Copy out, unchanged, the entries below from the "R9: none -> 2.2k (VN, VO2)" line to the final line. Omit pictures.
Start of Dataset content
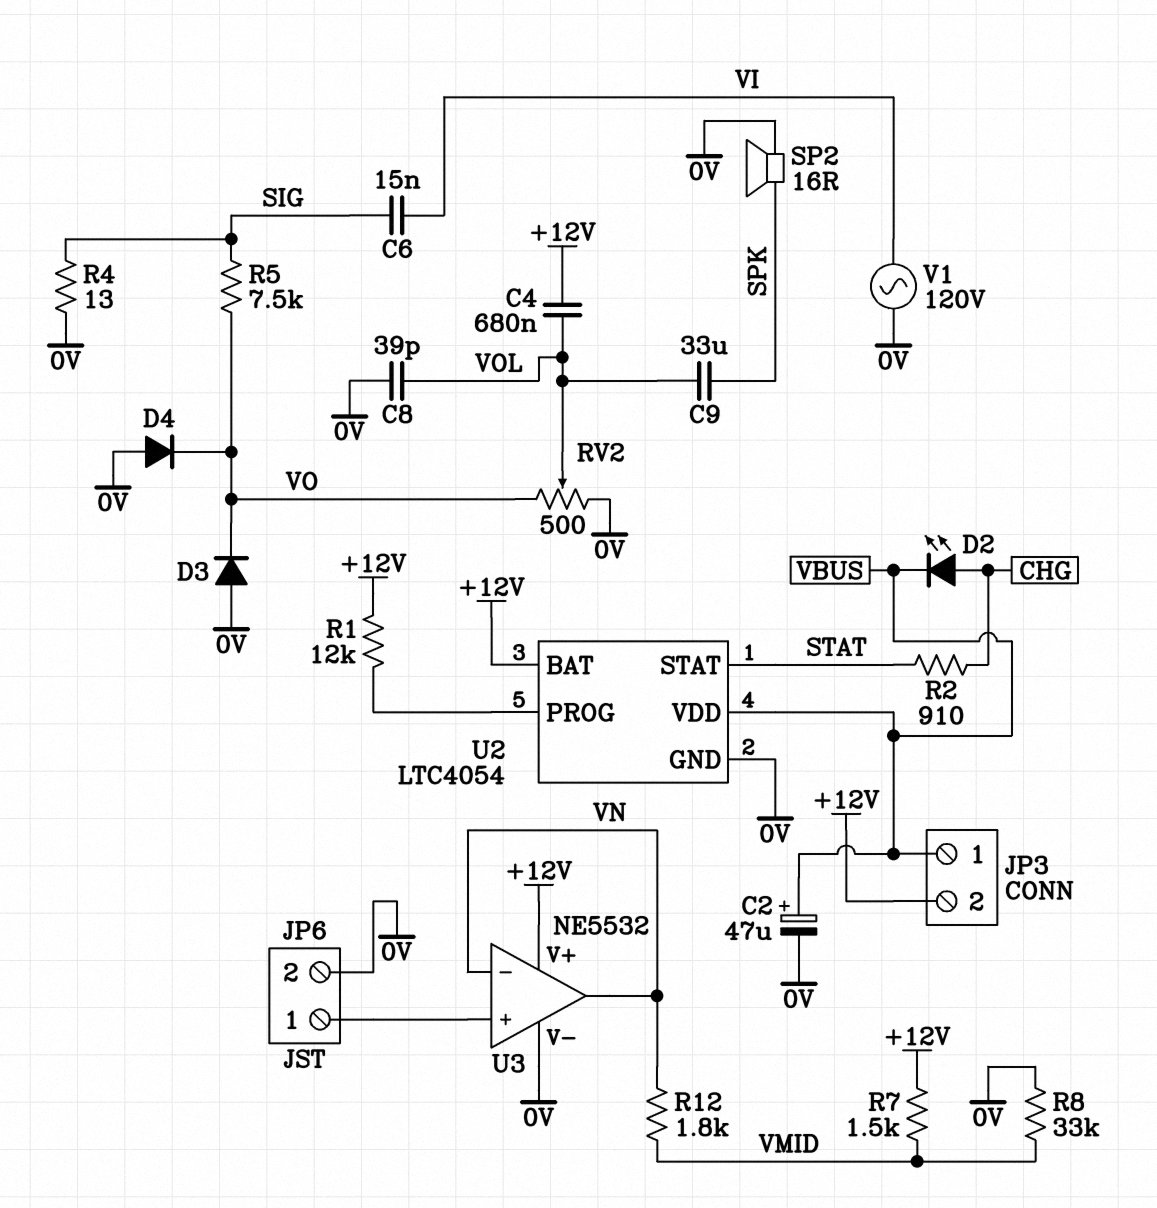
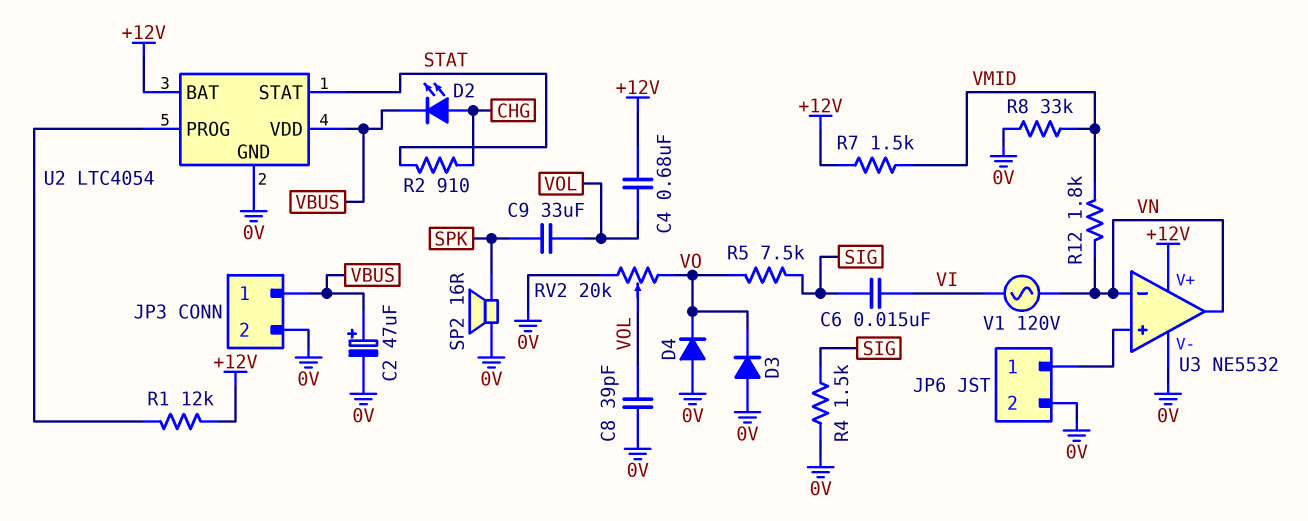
JP3 pin 2: +12V -> 0V
R4: 13 (0V, SIG) -> 1.5k (0V, SIG)
RV2: 500 (0V, VO, wiper VOL) -> 20k (0V, VO, wiper VOL)
V1: AC 120V (0V, VI) -> AC 120V (VI, VN)

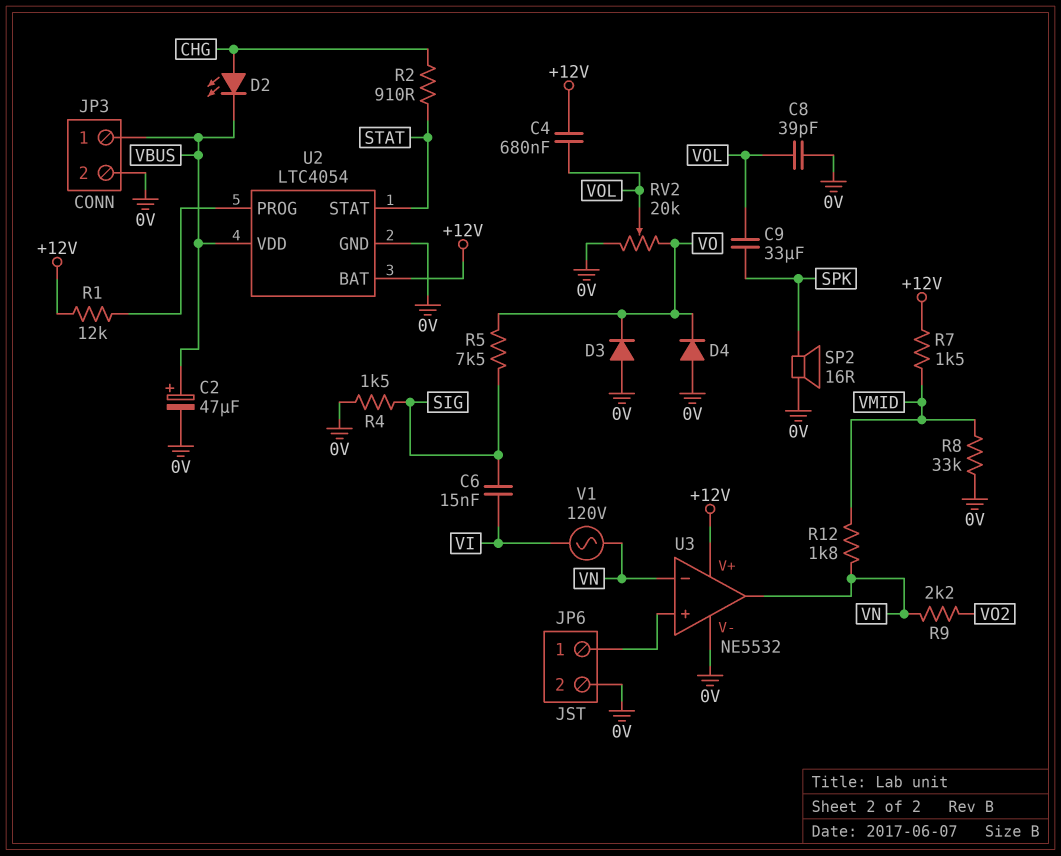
R9: none -> 2.2k (VN, VO2)

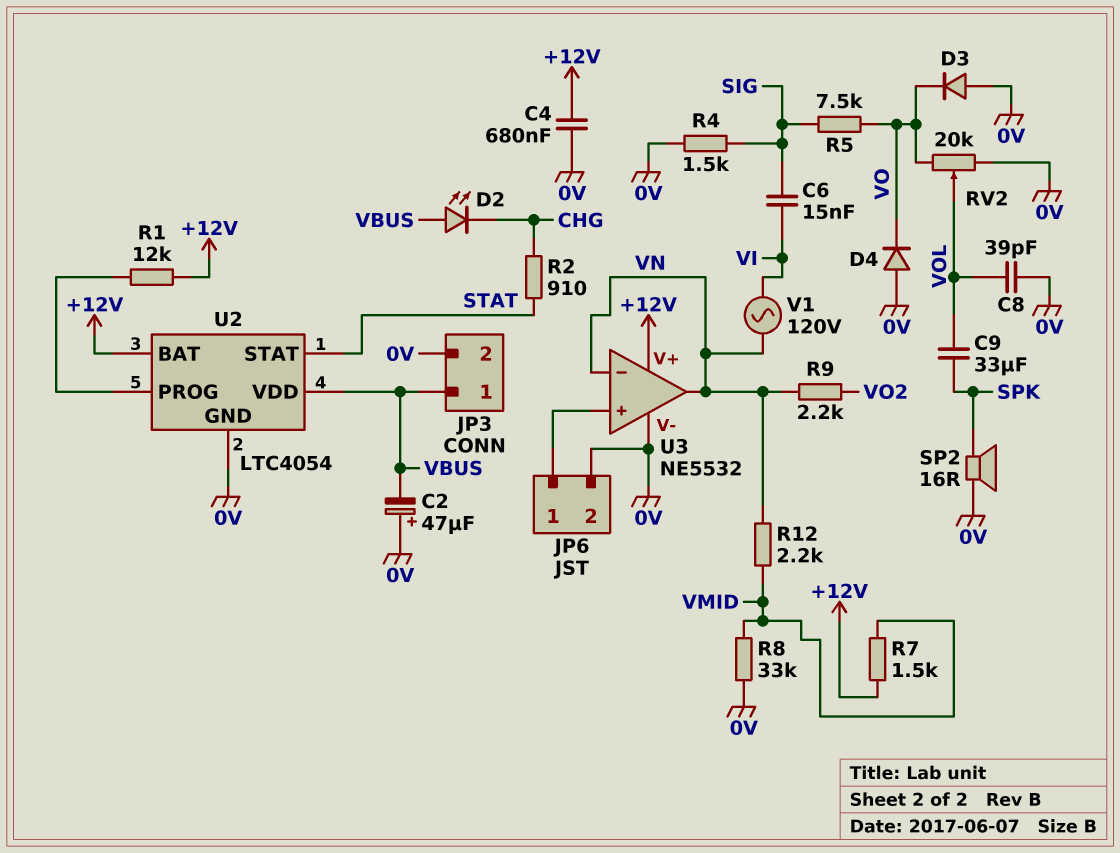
C2: 47uF (plus VBUS, minus 0V) -> 47uF (plus 0V, minus VBUS)
C4: 680nF (+12V, VOL) -> 680nF (+12V, 0V)
D2: LED (A CHG, K VBUS) -> LED (A VBUS, K CHG)
R12: 1.8k (VMID, VN) -> 2.2k (VMID, VN)

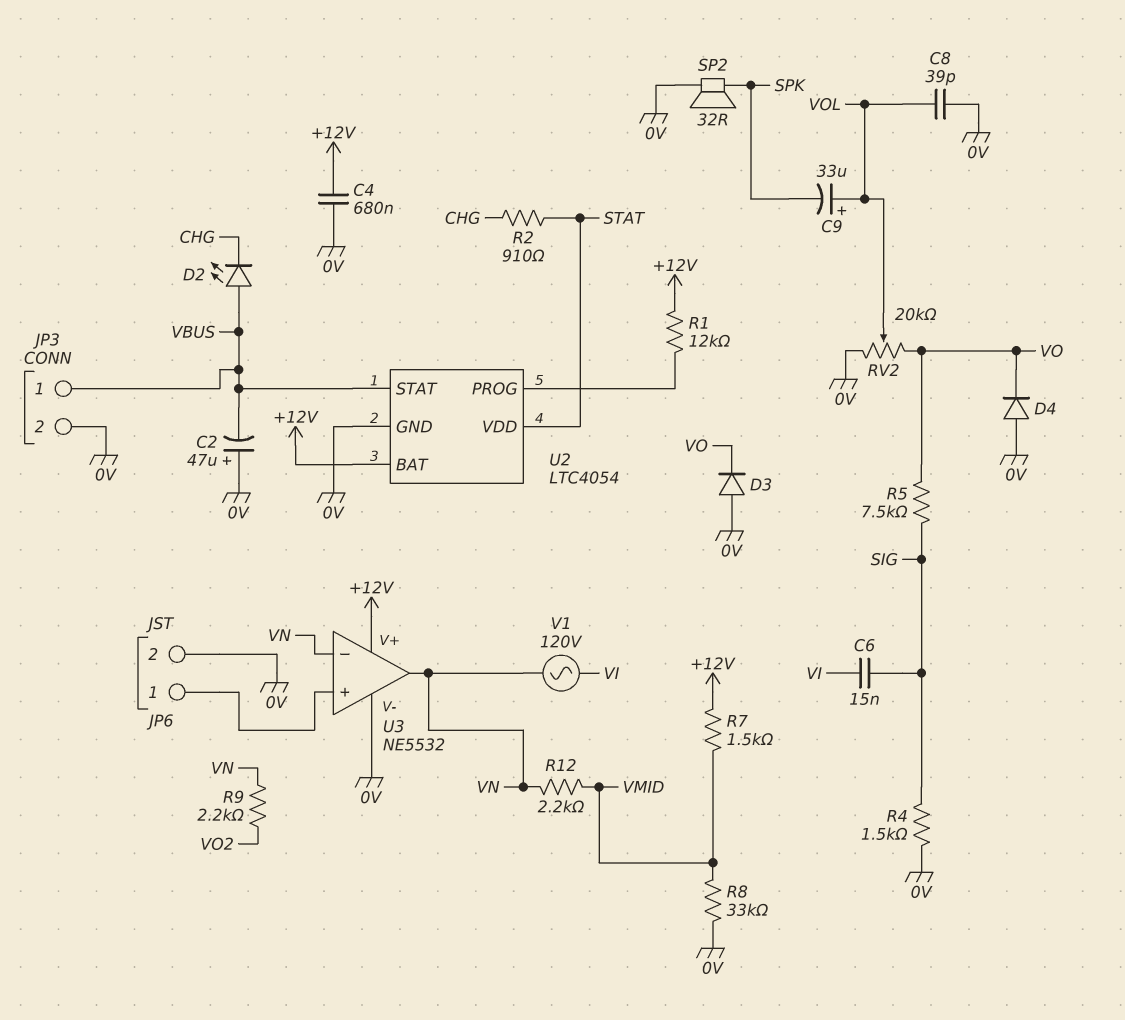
C9: 33uF (SPK, VOL) -> 33uF (plus VOL, minus SPK)
SP2: speaker 16R (0V, SPK) -> speaker 32R (0V, SPK)
U2 pin STAT: STAT -> VBUS
U2 pin VDD: VBUS -> STAT

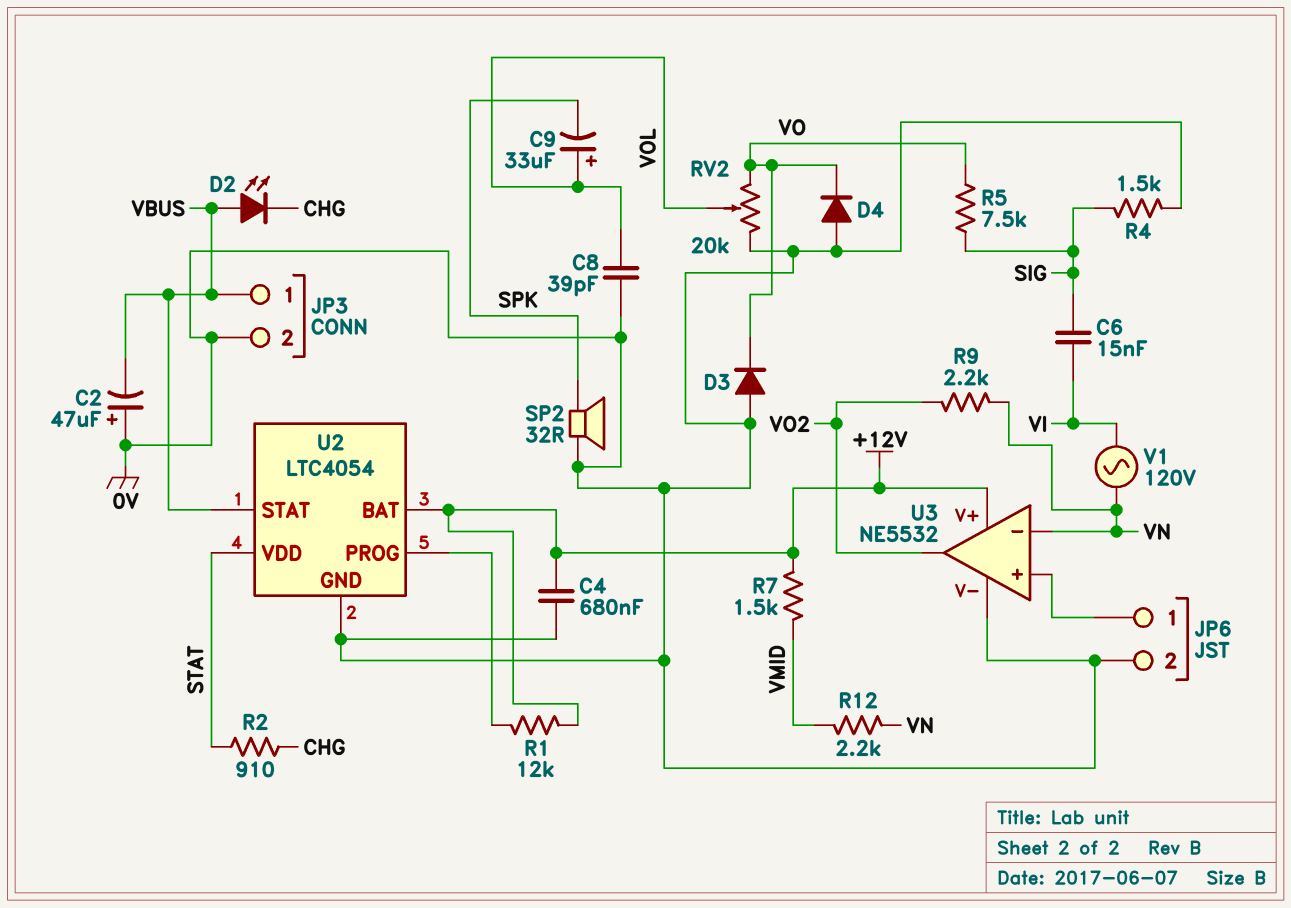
R8: 33k (0V, VMID) -> none
U3 pin out: VN -> VO2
End of Dataset content
- **Answer box**:
R9: none -> 2.2k (VN, VO2)

C2: 47uF (plus VBUS, minus 0V) -> 47uF (plus 0V, minus VBUS)
C4: 680nF (+12V, VOL) -> 680nF (+12V, 0V)
D2: LED (A CHG, K VBUS) -> LED (A VBUS, K CHG)
R12: 1.8k (VMID, VN) -> 2.2k (VMID, VN)

C9: 33uF (SPK, VOL) -> 33uF (plus VOL, minus SPK)
SP2: speaker 16R (0V, SPK) -> speaker 32R (0V, SPK)
U2 pin STAT: STAT -> VBUS
U2 pin VDD: VBUS -> STAT

R8: 33k (0V, VMID) -> none
U3 pin out: VN -> VO2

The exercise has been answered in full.